> **What you need to do**
After locating the line that holds "(746, 259) = (479, 176): blue bucket -> none", repeat it and each following line exactly until the material ends, skipping pictures.

> **Exercise material**
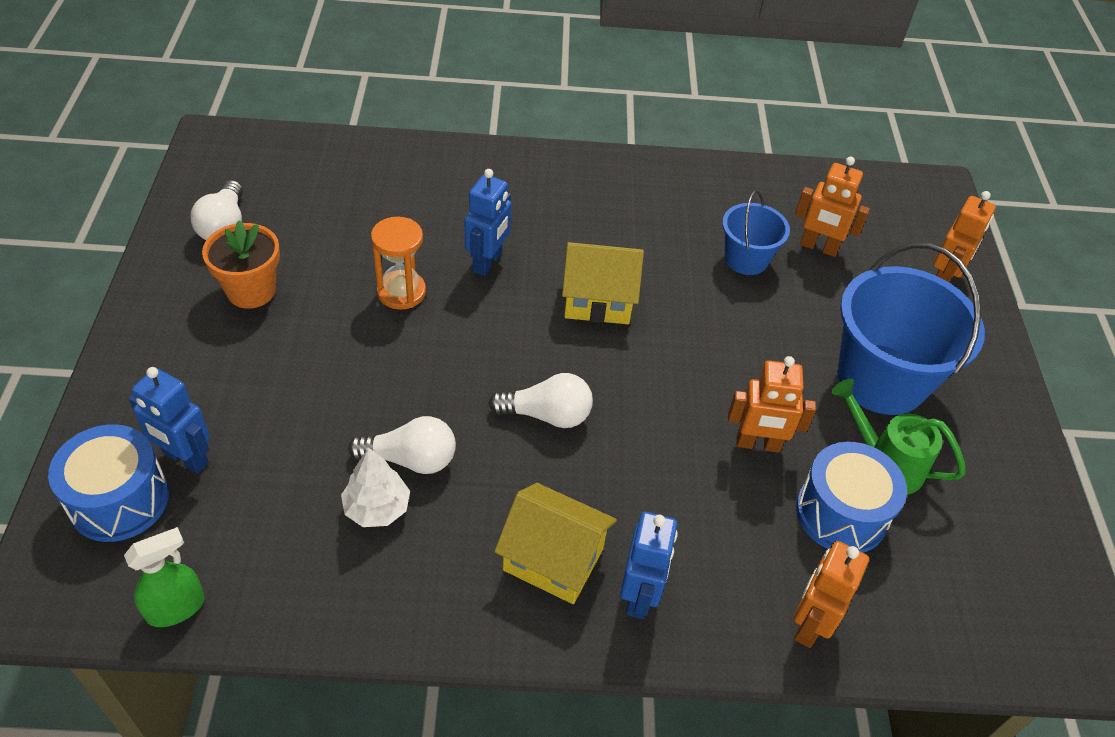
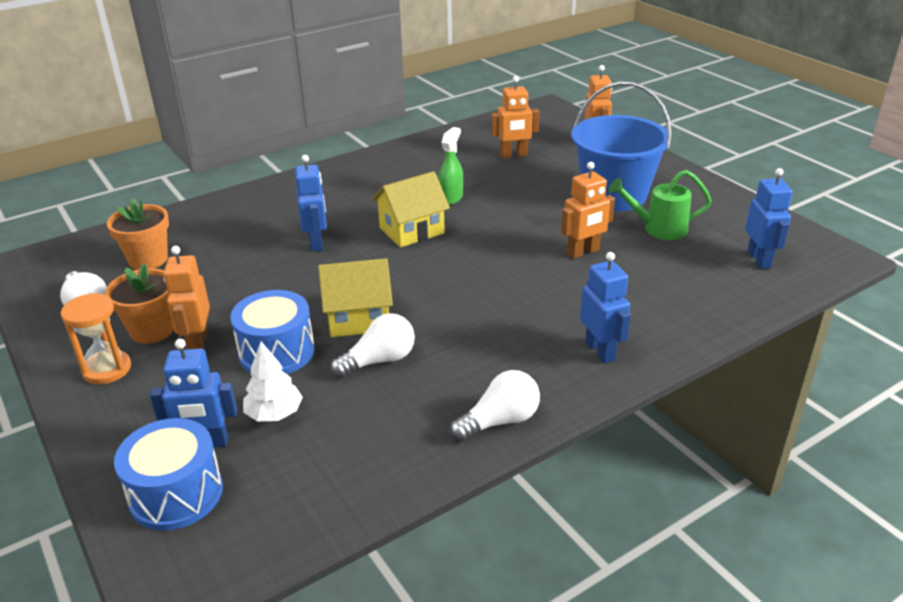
camera: 30 degrees left, 15 degrees down
(176, 608) = (297, 527): green spray bottle -> green spray bottle (451, 198)
(319, 195) = (148, 259): none -> orange flower pot
(377, 508) = (385, 396): white tree -> white tree (274, 413)
(401, 292) = (272, 282): orange hourglass -> orange hourglass (107, 369)
(546, 415) = (444, 297): white light bulb -> white light bulb (499, 421)
(553, 559) = (530, 361): yellow house -> yellow house (358, 319)
(746, 259) = (479, 176): blue bucket -> none
(809, 624) = (704, 314): orange robot -> orange robot (197, 343)
(841, 513) = (662, 260): blue drum -> blue drum (277, 352)
(967, 589) = (759, 260): none -> blue robot

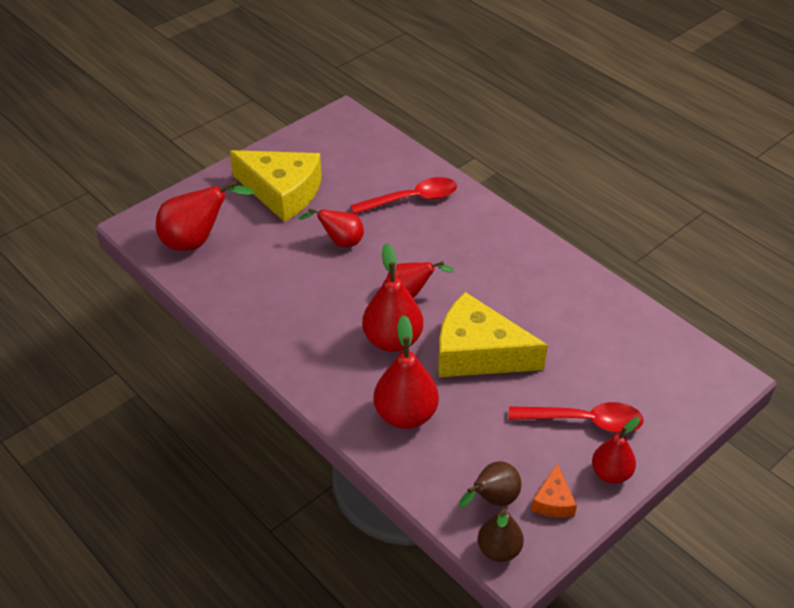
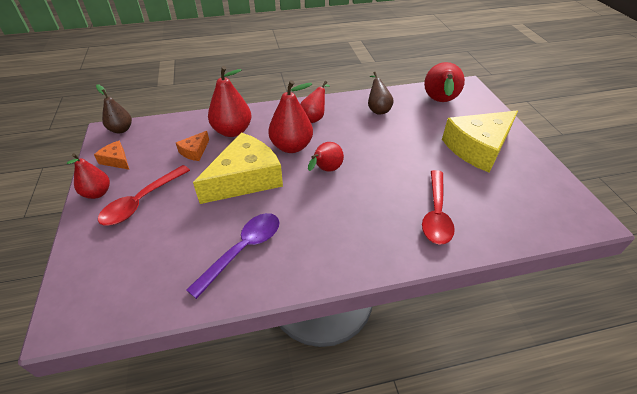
camera: 120 degrees right, 0 degrees up
(340, 242) = (403, 157): red pear -> red pear (314, 118)
(473, 429) = (195, 151): none -> orange cheese
(492, 500) = (147, 139): brown pear -> brown pear (377, 109)
(563, 305) = (243, 250): none -> purple spoon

> **Result**
(746, 259) = (479, 176): blue bucket -> none
(809, 624) = (704, 314): orange robot -> orange robot (197, 343)
(841, 513) = (662, 260): blue drum -> blue drum (277, 352)
(967, 589) = (759, 260): none -> blue robot

camera: 120 degrees right, 0 degrees up
(340, 242) = (403, 157): red pear -> red pear (314, 118)
(473, 429) = (195, 151): none -> orange cheese
(492, 500) = (147, 139): brown pear -> brown pear (377, 109)
(563, 305) = (243, 250): none -> purple spoon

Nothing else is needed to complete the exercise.